» **Exercise**
When the string "silo" is part of a line below, that line should be copied.

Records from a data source
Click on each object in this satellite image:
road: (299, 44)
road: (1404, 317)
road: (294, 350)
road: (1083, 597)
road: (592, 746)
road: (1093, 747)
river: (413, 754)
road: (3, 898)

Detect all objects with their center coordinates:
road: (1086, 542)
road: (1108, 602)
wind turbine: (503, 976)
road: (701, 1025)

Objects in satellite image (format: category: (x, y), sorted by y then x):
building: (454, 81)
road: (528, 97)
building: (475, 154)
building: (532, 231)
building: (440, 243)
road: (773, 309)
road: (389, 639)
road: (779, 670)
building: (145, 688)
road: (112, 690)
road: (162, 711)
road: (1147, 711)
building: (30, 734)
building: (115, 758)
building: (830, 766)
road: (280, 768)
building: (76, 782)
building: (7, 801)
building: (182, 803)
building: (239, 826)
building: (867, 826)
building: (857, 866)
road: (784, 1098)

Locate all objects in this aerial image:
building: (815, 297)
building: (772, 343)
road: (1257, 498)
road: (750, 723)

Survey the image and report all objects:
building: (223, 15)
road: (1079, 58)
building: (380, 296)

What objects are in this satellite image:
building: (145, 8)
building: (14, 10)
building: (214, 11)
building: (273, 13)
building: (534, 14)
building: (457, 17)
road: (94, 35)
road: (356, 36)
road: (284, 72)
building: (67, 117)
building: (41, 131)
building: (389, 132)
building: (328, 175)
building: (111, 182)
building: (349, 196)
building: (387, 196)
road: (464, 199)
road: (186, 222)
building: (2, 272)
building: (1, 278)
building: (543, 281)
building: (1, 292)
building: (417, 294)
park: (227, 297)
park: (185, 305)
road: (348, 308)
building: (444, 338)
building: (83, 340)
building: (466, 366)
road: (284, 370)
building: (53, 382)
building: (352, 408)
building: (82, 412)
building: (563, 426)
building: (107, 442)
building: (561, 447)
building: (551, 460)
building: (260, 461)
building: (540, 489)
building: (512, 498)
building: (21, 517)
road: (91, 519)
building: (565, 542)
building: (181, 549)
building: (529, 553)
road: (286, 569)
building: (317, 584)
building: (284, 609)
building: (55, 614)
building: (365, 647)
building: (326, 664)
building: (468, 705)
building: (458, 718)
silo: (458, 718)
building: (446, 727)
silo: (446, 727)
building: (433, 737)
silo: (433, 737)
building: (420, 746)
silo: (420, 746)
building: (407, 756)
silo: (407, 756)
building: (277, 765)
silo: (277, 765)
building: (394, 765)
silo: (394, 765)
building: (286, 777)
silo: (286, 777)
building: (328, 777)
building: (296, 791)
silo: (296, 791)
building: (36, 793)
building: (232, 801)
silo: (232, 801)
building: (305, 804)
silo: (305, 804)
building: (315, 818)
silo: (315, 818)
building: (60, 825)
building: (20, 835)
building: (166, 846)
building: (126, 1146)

» **Answer to the exercise**
silo: (458, 718)
silo: (446, 727)
silo: (433, 737)
silo: (420, 746)
silo: (407, 756)
silo: (277, 765)
silo: (394, 765)
silo: (286, 777)
silo: (296, 791)
silo: (232, 801)
silo: (305, 804)
silo: (315, 818)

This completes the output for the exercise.